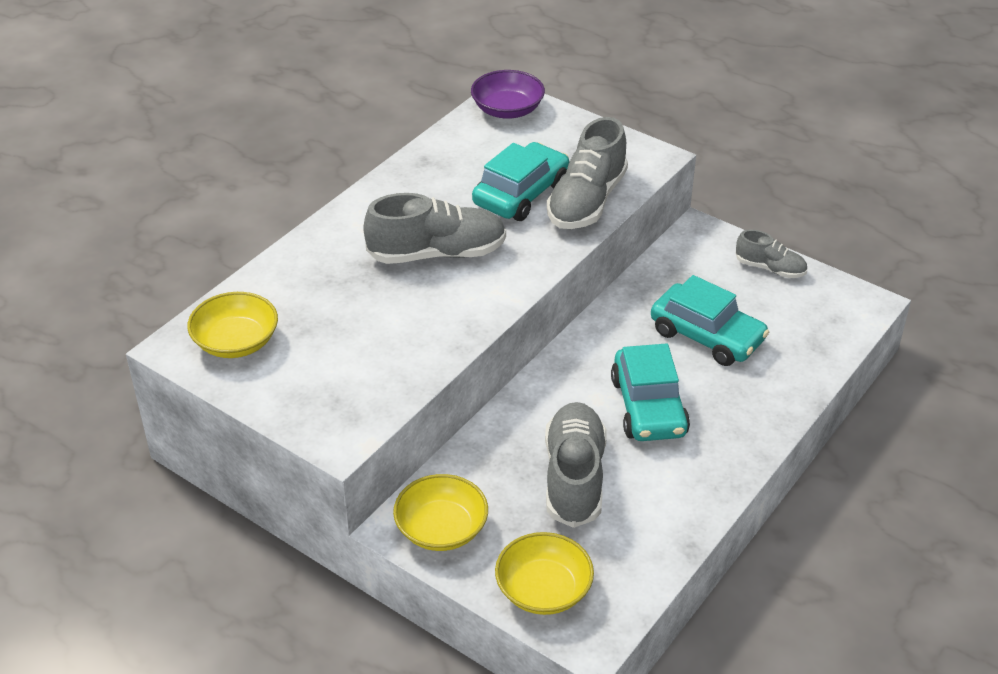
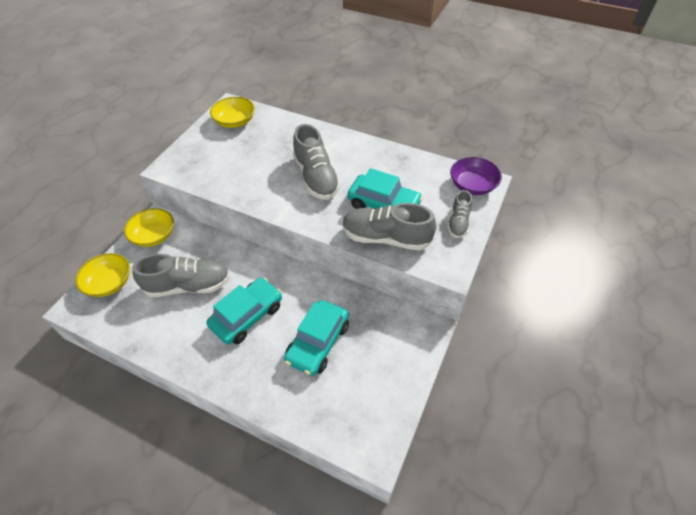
camera: 80 degrees right, 10 degrees up
(648, 407) = (247, 316): turquoise car -> turquoise car turned 150 degrees clockwise
(770, 268) = (400, 379): grey shoe -> grey shoe (458, 222)

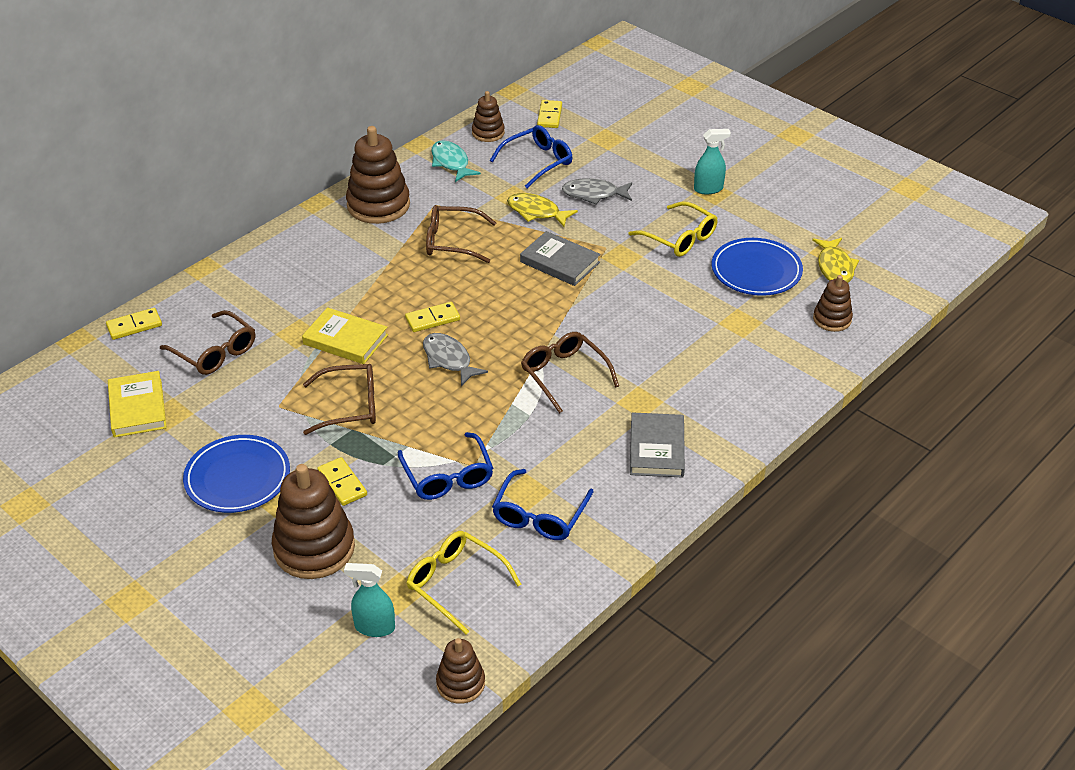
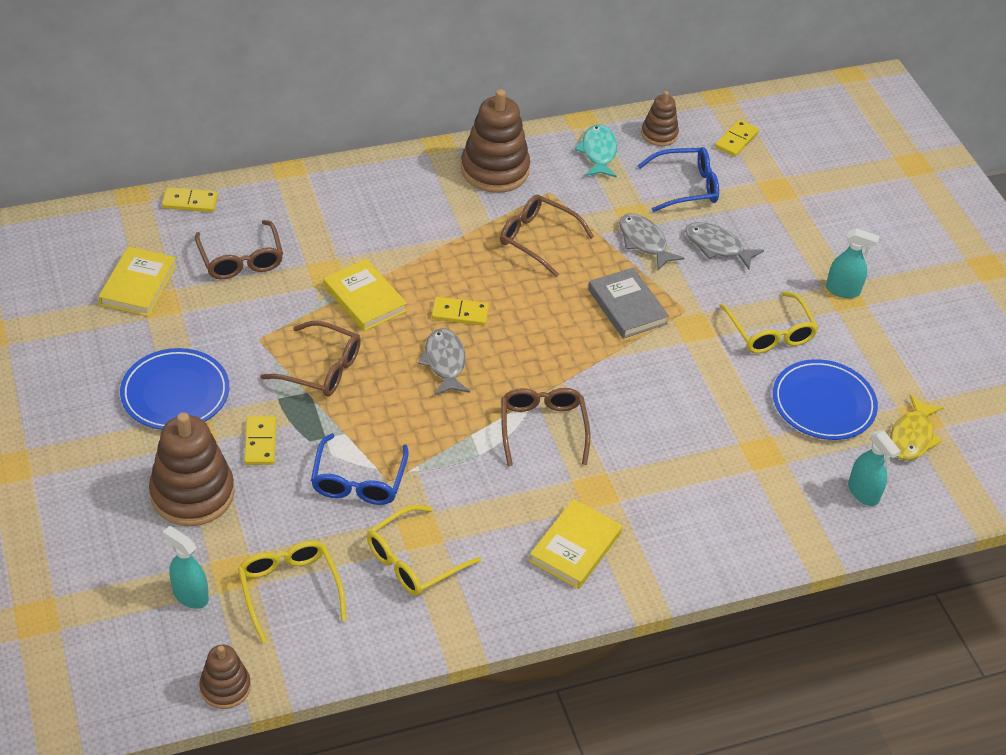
camera: 25 degrees right, 5 degrees up
(536, 212) = (644, 242): yellow fish -> grey fish
(540, 515) = (414, 560): blue glasses -> yellow glasses
(657, 449) = (575, 547): grey book -> yellow book
(832, 319) = (863, 493): brown stacking toy -> turquoise spray bottle

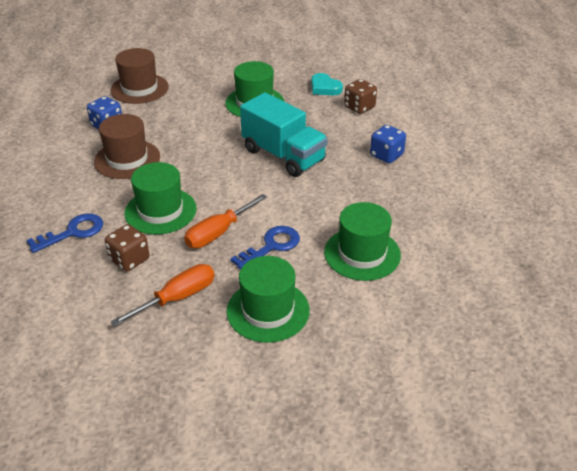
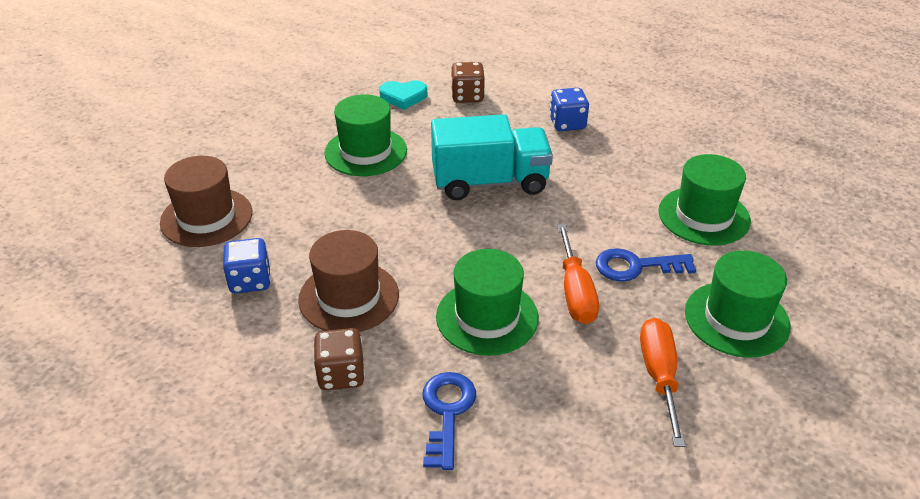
camera: 50 degrees left, 0 degrees up
(129, 259) = (553, 385): brown dice -> brown dice (341, 374)
(271, 246) = (636, 266): blue key -> blue key turned 90 degrees counterclockwise

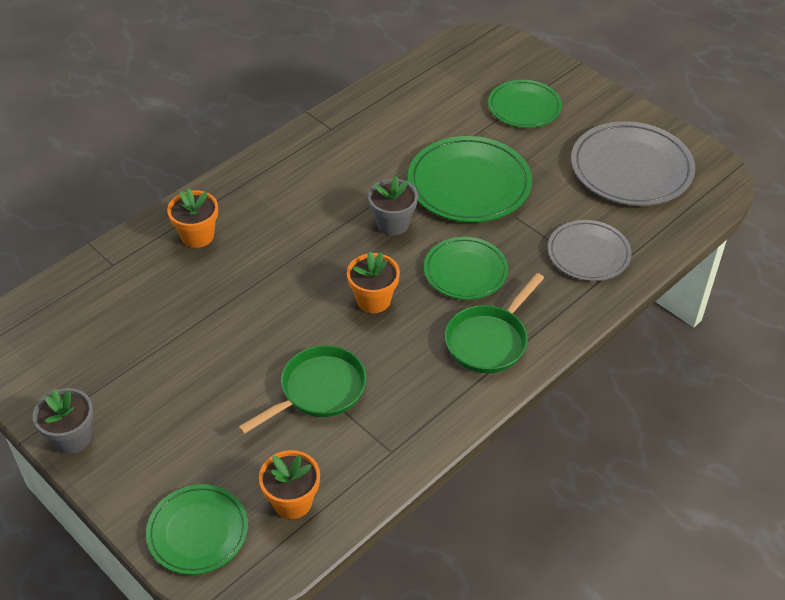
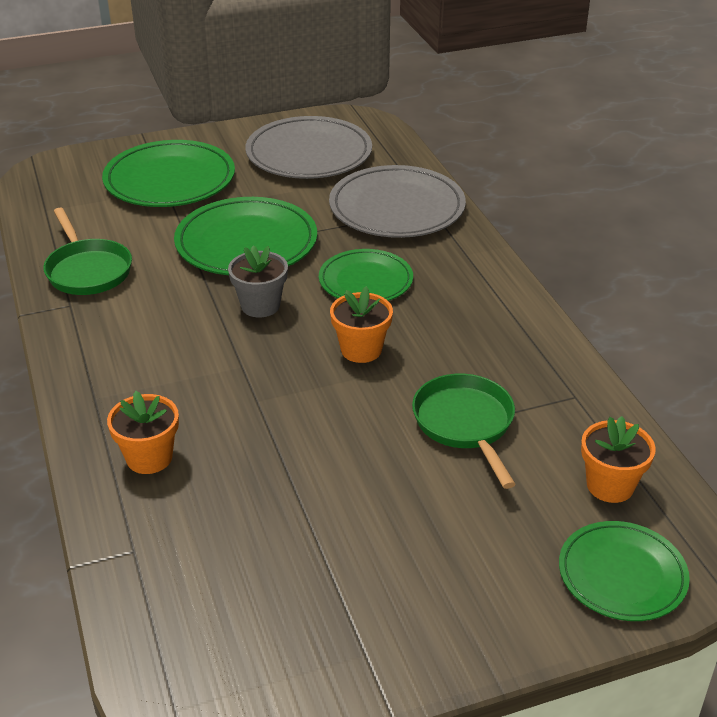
camera: 65 degrees left, 10 degrees down
(72, 438) = (419, 665): grey flower pot -> none
(489, 340) = (467, 294): green pan -> green pan (87, 270)
(524, 107) = (170, 180): green plate -> green plate, size x1.58
(588, 253) = (397, 208): grey plate -> grey plate, size x1.58

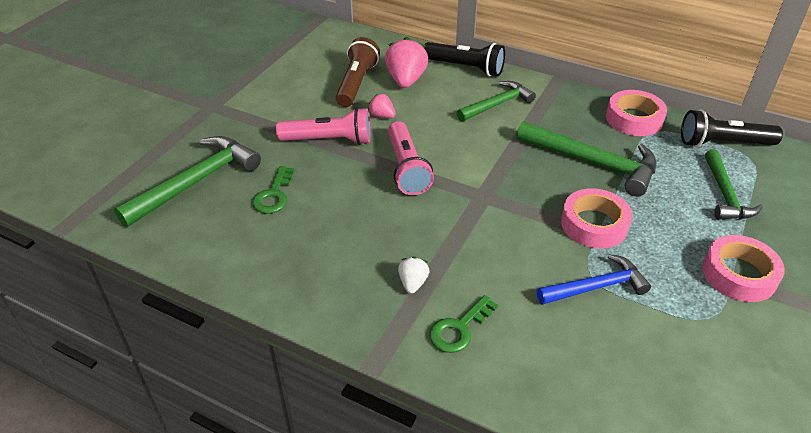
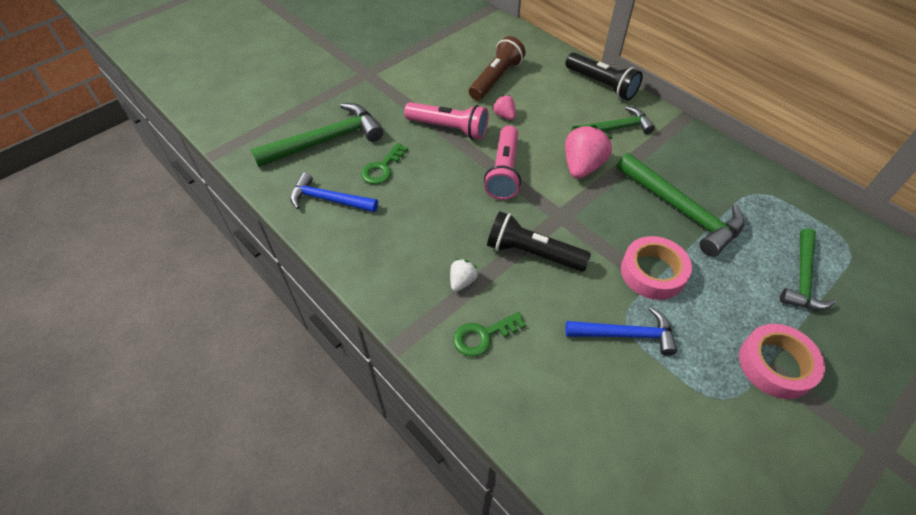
camera: 20 degrees right, 10 degrees up
(227, 241) = (329, 200): none -> blue hammer
(406, 80) = (541, 85): pink strawberry -> pink strawberry (582, 166)
(634, 119) = (744, 175): pink tape -> none
(723, 143) = (827, 223): black flashlight -> black flashlight (532, 253)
= = = =
◆ **Exercise aim**: The images are to be left out while the entries are written out exactly.

◆ **Exercise answer**:
camera: 80 degrees right, 10 degrees up
(648, 407) = (247, 316): turquoise car -> turquoise car turned 150 degrees clockwise
(770, 268) = (400, 379): grey shoe -> grey shoe (458, 222)

camera: 25 degrees right, 5 degrees up
(536, 212) = (644, 242): yellow fish -> grey fish
(540, 515) = (414, 560): blue glasses -> yellow glasses
(657, 449) = (575, 547): grey book -> yellow book
(832, 319) = (863, 493): brown stacking toy -> turquoise spray bottle

camera: 50 degrees left, 0 degrees up
(129, 259) = (553, 385): brown dice -> brown dice (341, 374)
(271, 246) = (636, 266): blue key -> blue key turned 90 degrees counterclockwise

camera: 65 degrees left, 10 degrees down
(72, 438) = (419, 665): grey flower pot -> none
(489, 340) = (467, 294): green pan -> green pan (87, 270)
(524, 107) = (170, 180): green plate -> green plate, size x1.58
(588, 253) = (397, 208): grey plate -> grey plate, size x1.58

camera: 20 degrees right, 10 degrees up
(227, 241) = (329, 200): none -> blue hammer
(406, 80) = (541, 85): pink strawberry -> pink strawberry (582, 166)
(634, 119) = (744, 175): pink tape -> none
(723, 143) = (827, 223): black flashlight -> black flashlight (532, 253)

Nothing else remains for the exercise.